## [RECORDED DATA]
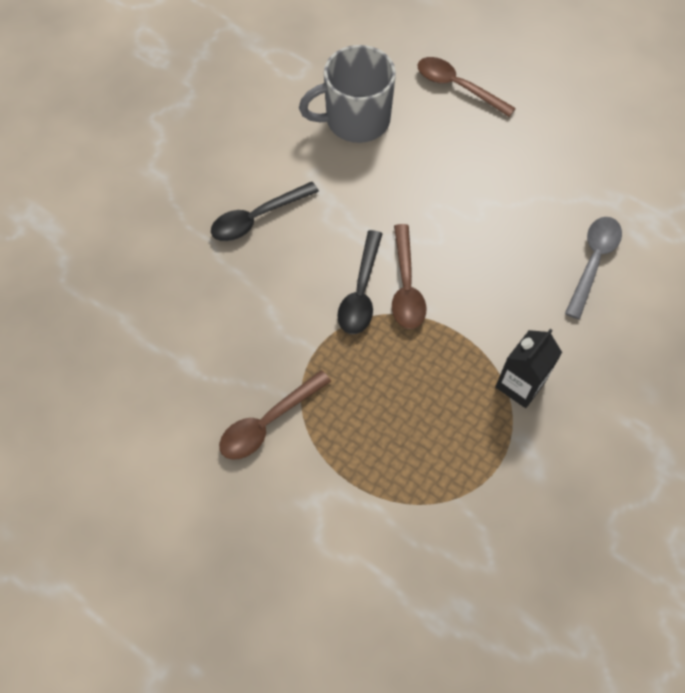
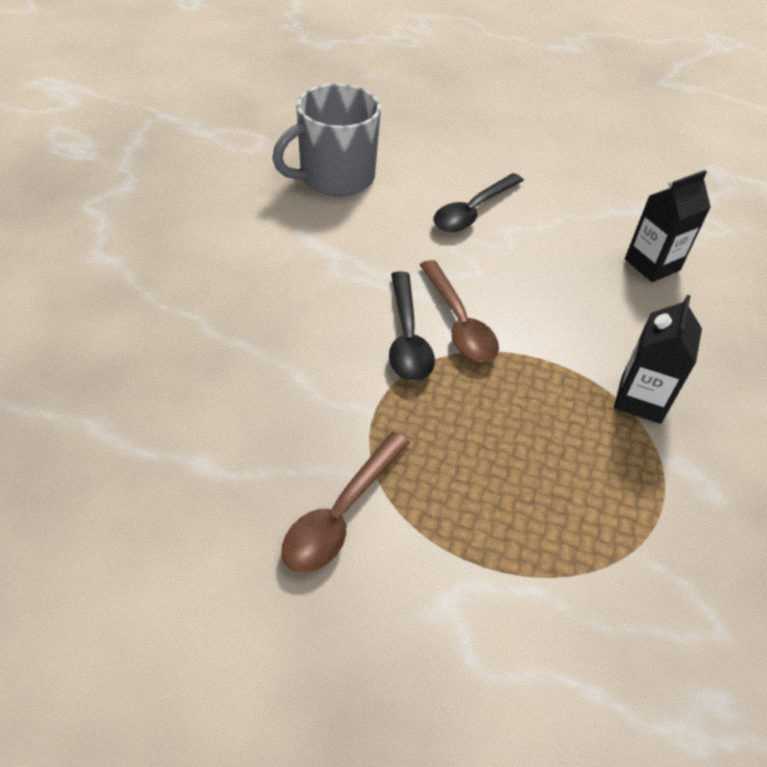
camera: 20 degrees left, 15 degrees down
(257, 218) = (250, 283): black spoon -> black spoon (473, 211)
(457, 87) = (433, 137): brown spoon -> none
(593, 262) = (652, 264): grey spoon -> black carton

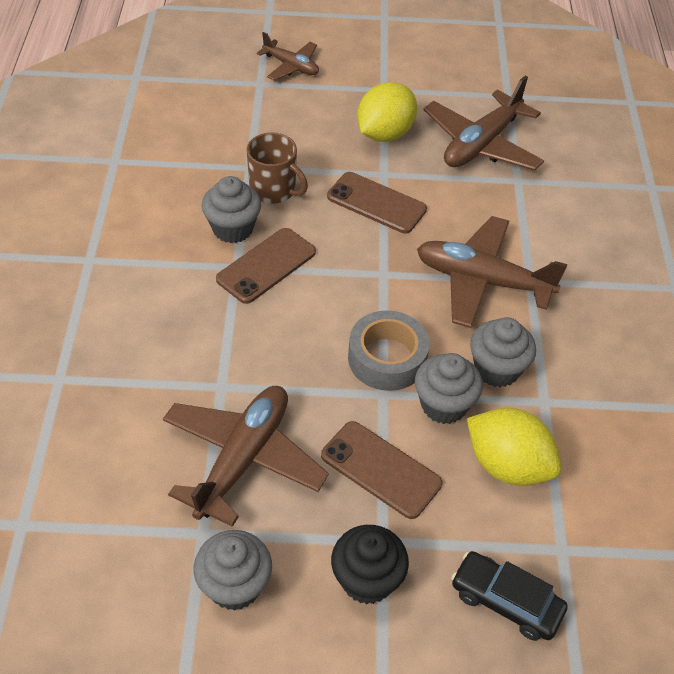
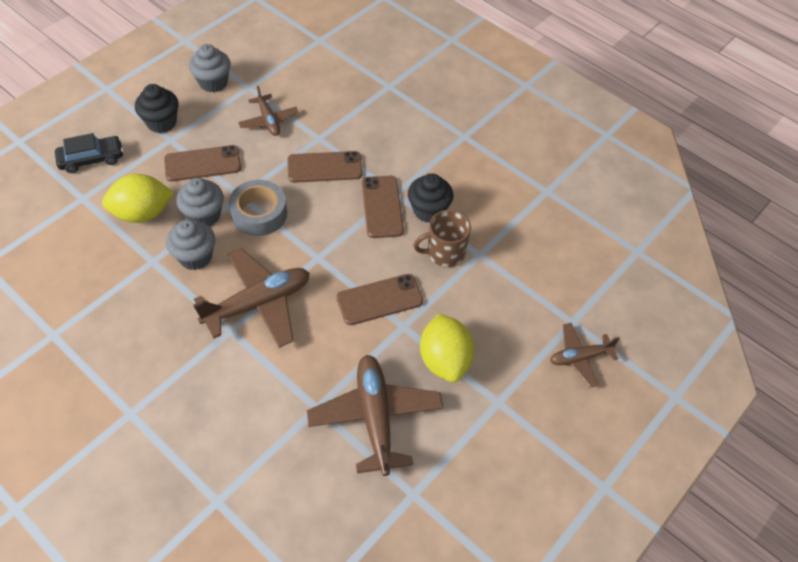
camera: 130 degrees right, 5 degrees up
(233, 229) = (428, 210): grey cupcake -> black cupcake
(243, 459) = (268, 121): brown plane -> brown plane, size x0.57
(262, 348) = (324, 167): none -> brown phone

## [EXERCISE DIRECTIONS]
Word for word, copy the line containing "camera: 130 degrees right, 5 degrees up" and each line after it to the end of the records, and nothing besides.

## [THE ANSWER]
camera: 130 degrees right, 5 degrees up
(233, 229) = (428, 210): grey cupcake -> black cupcake
(243, 459) = (268, 121): brown plane -> brown plane, size x0.57
(262, 348) = (324, 167): none -> brown phone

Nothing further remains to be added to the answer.